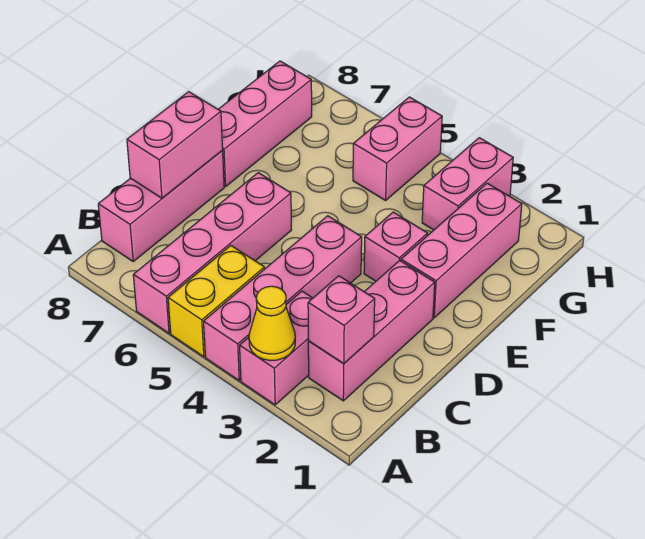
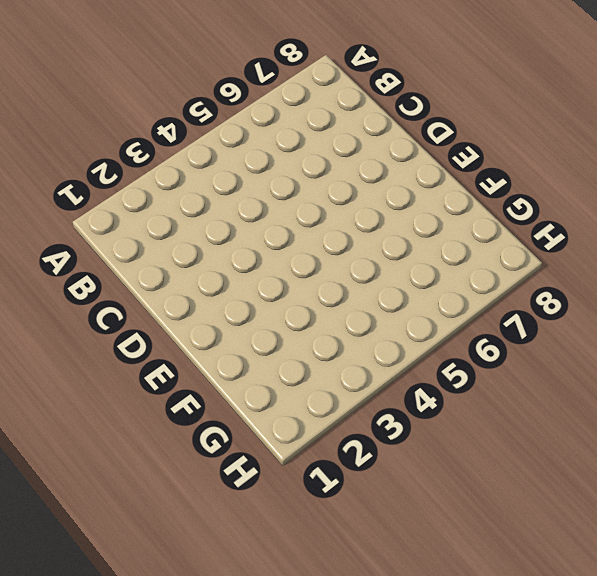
none -> pink brick A3:B3 level 1
none -> pink brick A4:D4 level 1
none -> yellow brick A5:B5 level 1

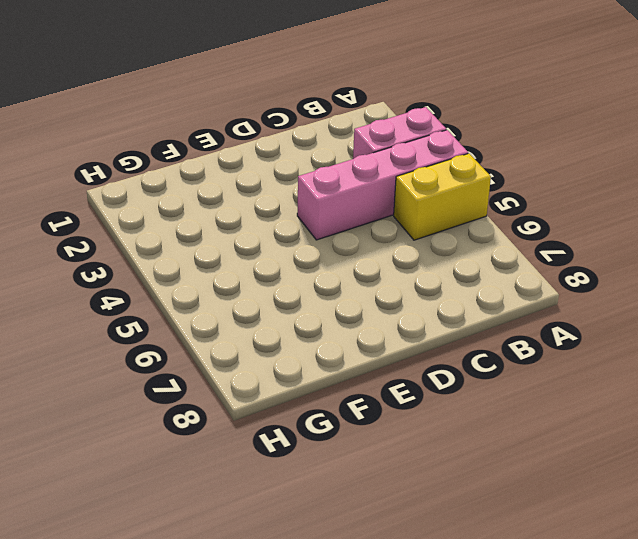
none -> pink brick A6:D6 level 1
none -> pink brick B2:D2 level 1
none -> pink brick B8:D8 level 1

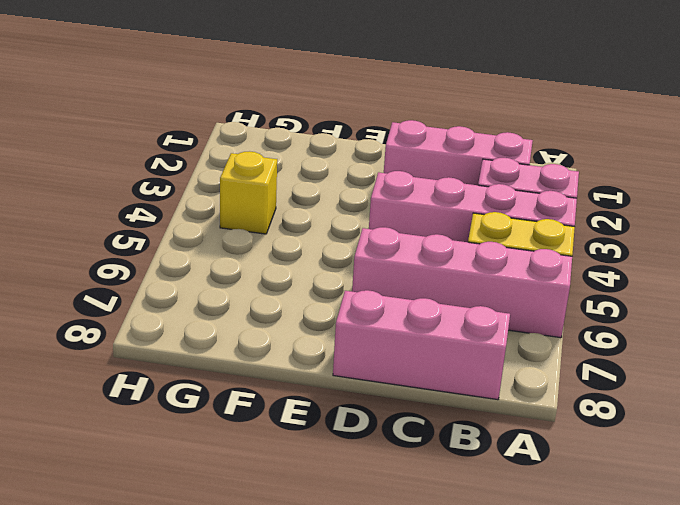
yellow brick G4 level 1 -> none
none -> pink brick E2:G2 level 1
none -> pink brick E3 level 1
none -> pink brick E8:G8 level 1

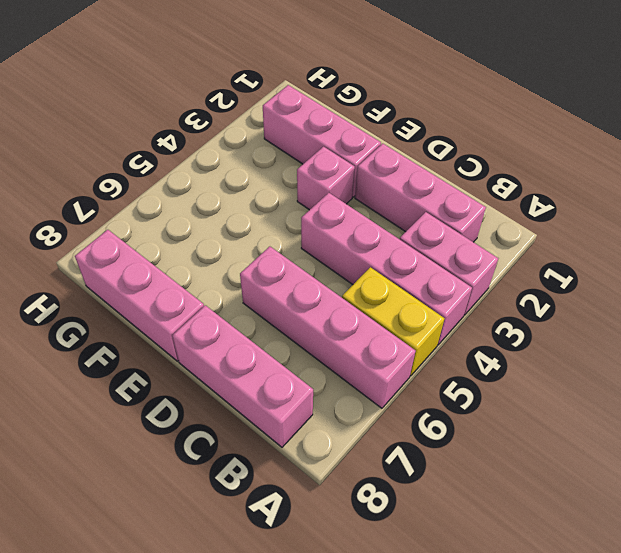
none -> pink brick G3:H3 level 1
none -> pink brick G5:H5 level 1
none -> yellow cone A3 level 2

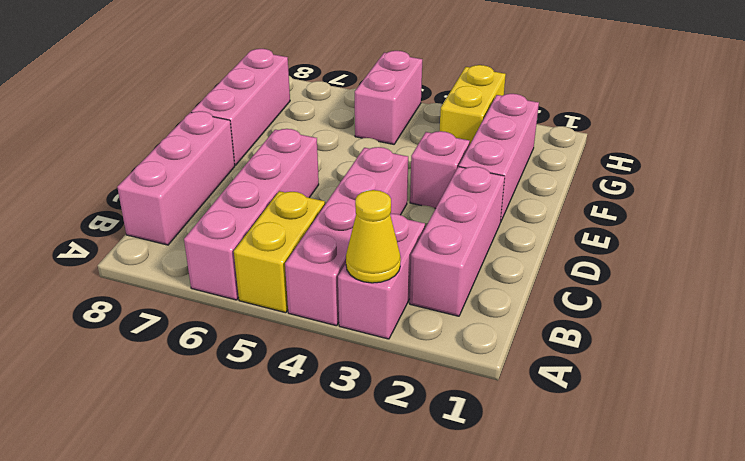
yellow brick G3:H3 level 1 -> pink brick G3:H3 level 1
none -> pink brick B2 level 2
none -> pink brick C8:D8 level 2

+===+

* Work to complete:
Reply with the number of lines in the entries that hold the word "yellow", and add no other words.

* Exercise result:
4